Exercise instructions
Each line of the listing below that includes "moved" should be reported.

Records provided
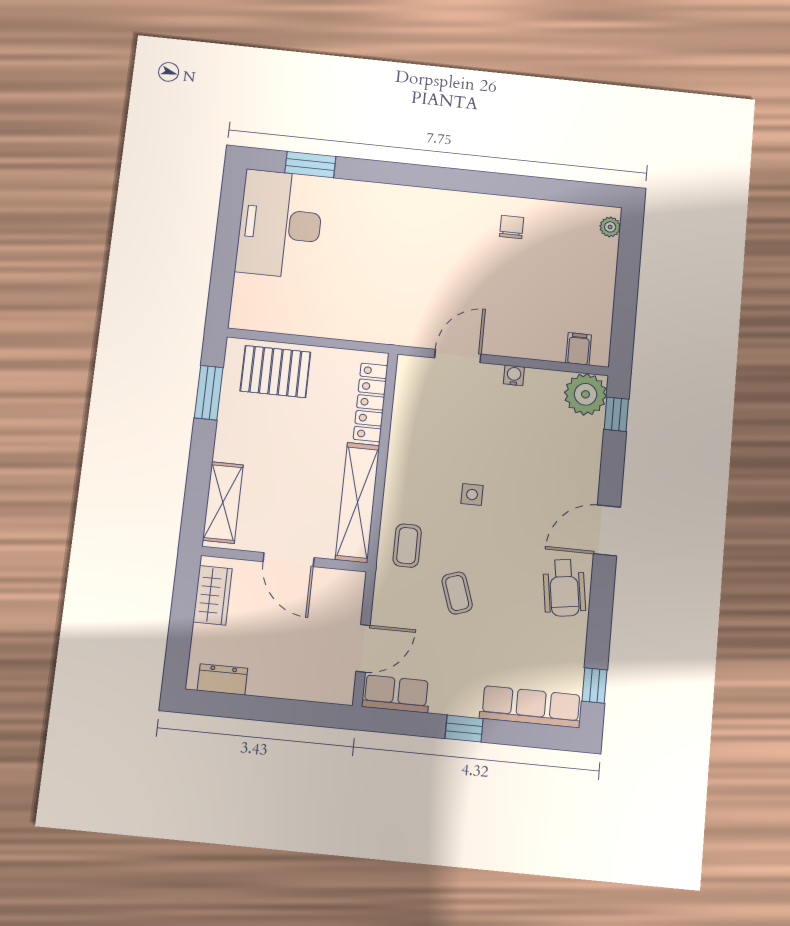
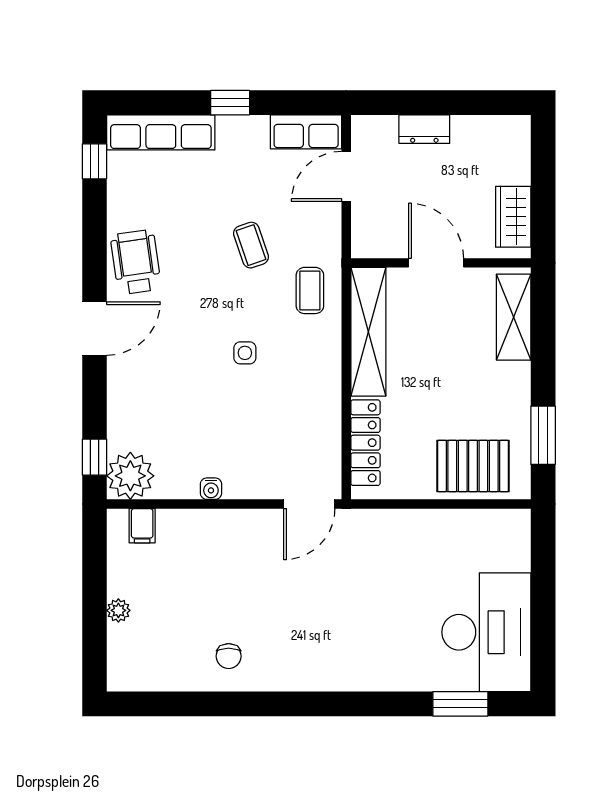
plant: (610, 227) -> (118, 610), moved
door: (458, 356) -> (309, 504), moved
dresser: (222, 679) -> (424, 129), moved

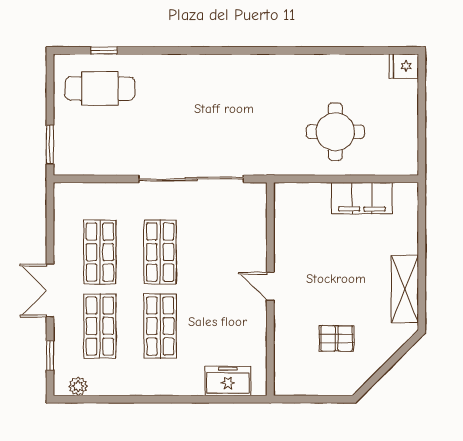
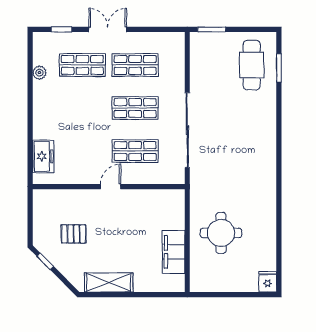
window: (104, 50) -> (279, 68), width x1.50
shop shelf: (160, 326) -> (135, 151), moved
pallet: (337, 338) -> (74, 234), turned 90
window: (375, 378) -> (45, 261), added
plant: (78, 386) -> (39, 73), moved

Answer box
plant: (610, 227) -> (118, 610), moved
door: (458, 356) -> (309, 504), moved
dresser: (222, 679) -> (424, 129), moved
shop shelf: (160, 326) -> (135, 151), moved
plant: (78, 386) -> (39, 73), moved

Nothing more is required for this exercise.